**WHAT YOU SHOULD DO:** Though the entries hold pictures, only their text should be duplicated, exactly and in full.

*** PROVIDED DATA

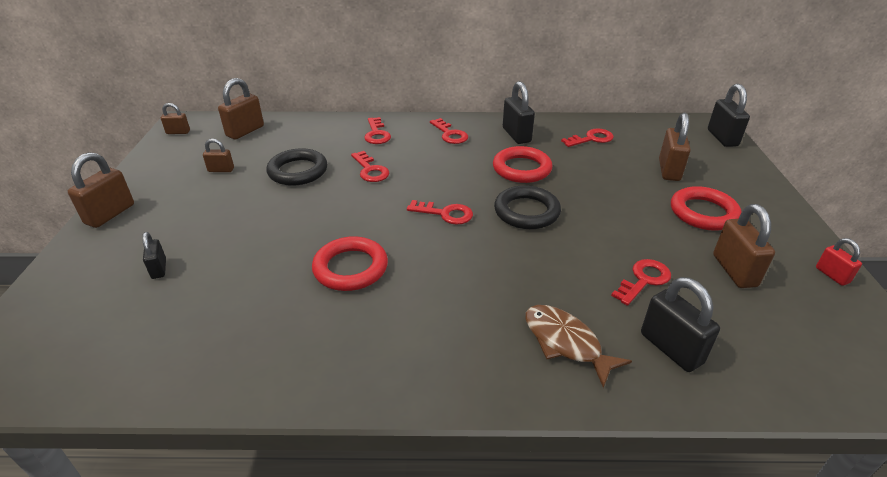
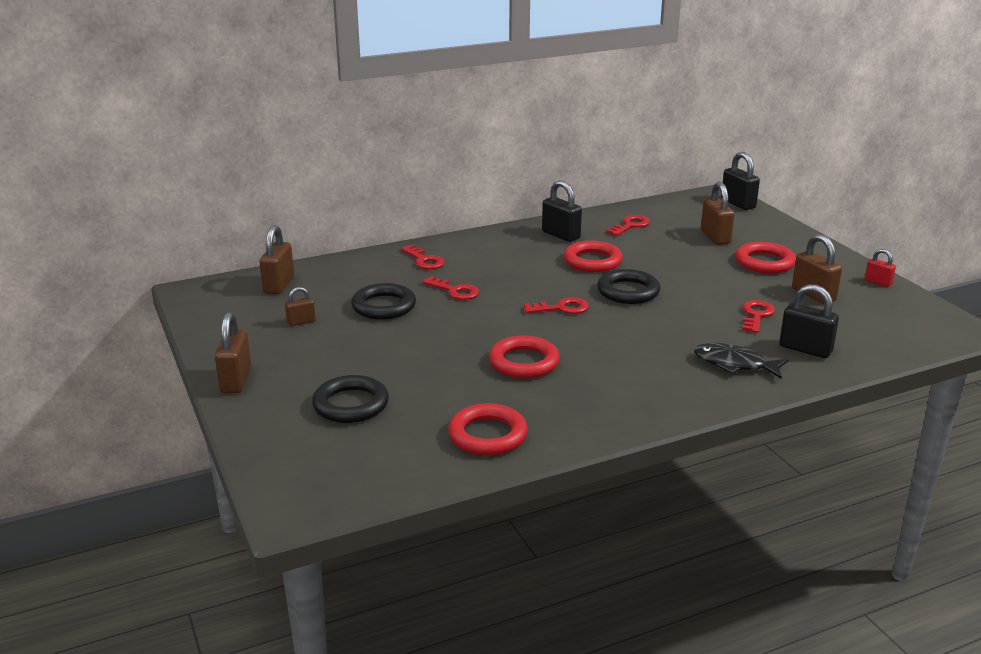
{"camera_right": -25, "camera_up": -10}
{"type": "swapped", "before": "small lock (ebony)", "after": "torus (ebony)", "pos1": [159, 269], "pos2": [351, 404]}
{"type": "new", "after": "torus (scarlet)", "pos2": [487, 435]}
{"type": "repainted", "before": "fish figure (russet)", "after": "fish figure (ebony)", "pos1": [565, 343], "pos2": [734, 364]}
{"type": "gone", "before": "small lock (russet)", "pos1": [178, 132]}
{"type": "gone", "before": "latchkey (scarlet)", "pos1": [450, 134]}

******

**FINAL ANSWER:**
{"camera_right": -25, "camera_up": -10}
{"type": "swapped", "before": "small lock (ebony)", "after": "torus (ebony)", "pos1": [159, 269], "pos2": [351, 404]}
{"type": "new", "after": "torus (scarlet)", "pos2": [487, 435]}
{"type": "repainted", "before": "fish figure (russet)", "after": "fish figure (ebony)", "pos1": [565, 343], "pos2": [734, 364]}
{"type": "gone", "before": "small lock (russet)", "pos1": [178, 132]}
{"type": "gone", "before": "latchkey (scarlet)", "pos1": [450, 134]}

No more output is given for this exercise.